Dataset excerpts
☆ ☆ ☆ ☆ ☆ ☆ ☆

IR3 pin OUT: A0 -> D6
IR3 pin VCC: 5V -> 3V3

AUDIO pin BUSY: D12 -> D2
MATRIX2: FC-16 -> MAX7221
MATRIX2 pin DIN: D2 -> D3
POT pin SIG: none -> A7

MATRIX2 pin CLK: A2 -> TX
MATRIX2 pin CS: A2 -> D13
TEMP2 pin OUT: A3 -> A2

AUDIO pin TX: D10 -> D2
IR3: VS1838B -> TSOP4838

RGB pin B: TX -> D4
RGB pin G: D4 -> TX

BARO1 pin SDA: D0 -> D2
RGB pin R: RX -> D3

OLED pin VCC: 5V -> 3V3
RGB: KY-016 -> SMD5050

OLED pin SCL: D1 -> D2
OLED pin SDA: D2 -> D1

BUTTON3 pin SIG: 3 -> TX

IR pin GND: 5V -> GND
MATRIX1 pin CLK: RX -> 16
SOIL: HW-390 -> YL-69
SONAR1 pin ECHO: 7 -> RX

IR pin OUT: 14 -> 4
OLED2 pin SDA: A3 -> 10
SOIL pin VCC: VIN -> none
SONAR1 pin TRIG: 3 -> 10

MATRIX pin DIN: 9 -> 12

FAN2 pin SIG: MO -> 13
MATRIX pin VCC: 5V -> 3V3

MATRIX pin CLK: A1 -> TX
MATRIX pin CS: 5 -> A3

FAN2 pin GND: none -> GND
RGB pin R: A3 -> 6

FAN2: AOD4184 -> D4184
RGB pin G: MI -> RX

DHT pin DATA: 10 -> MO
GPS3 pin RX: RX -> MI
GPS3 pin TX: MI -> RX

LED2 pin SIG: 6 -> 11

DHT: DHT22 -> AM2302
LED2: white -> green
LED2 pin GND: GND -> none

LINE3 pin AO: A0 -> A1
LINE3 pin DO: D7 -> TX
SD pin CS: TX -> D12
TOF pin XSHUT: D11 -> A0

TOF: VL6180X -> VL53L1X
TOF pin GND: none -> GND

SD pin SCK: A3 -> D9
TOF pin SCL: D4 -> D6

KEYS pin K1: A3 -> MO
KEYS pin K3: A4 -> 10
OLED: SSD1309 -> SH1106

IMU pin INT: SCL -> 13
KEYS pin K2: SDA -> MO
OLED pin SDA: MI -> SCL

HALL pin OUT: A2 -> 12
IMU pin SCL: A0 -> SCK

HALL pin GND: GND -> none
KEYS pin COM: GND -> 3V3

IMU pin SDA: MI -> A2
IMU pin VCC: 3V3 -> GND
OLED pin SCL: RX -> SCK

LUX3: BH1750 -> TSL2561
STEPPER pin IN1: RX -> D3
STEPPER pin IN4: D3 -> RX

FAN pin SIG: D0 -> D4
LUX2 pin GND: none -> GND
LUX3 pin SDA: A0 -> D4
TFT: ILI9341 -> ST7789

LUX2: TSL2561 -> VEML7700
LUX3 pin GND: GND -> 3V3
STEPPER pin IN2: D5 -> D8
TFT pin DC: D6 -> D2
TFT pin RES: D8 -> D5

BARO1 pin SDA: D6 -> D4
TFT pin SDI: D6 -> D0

☆ ☆ ☆ ☆ ☆ ☆ ☆

A complete answer reproduces every line of the records in which the word "none" occurs.

POT pin SIG: none -> A7
SOIL pin VCC: VIN -> none
FAN2 pin GND: none -> GND
LED2 pin GND: GND -> none
TOF pin GND: none -> GND
HALL pin GND: GND -> none
LUX2 pin GND: none -> GND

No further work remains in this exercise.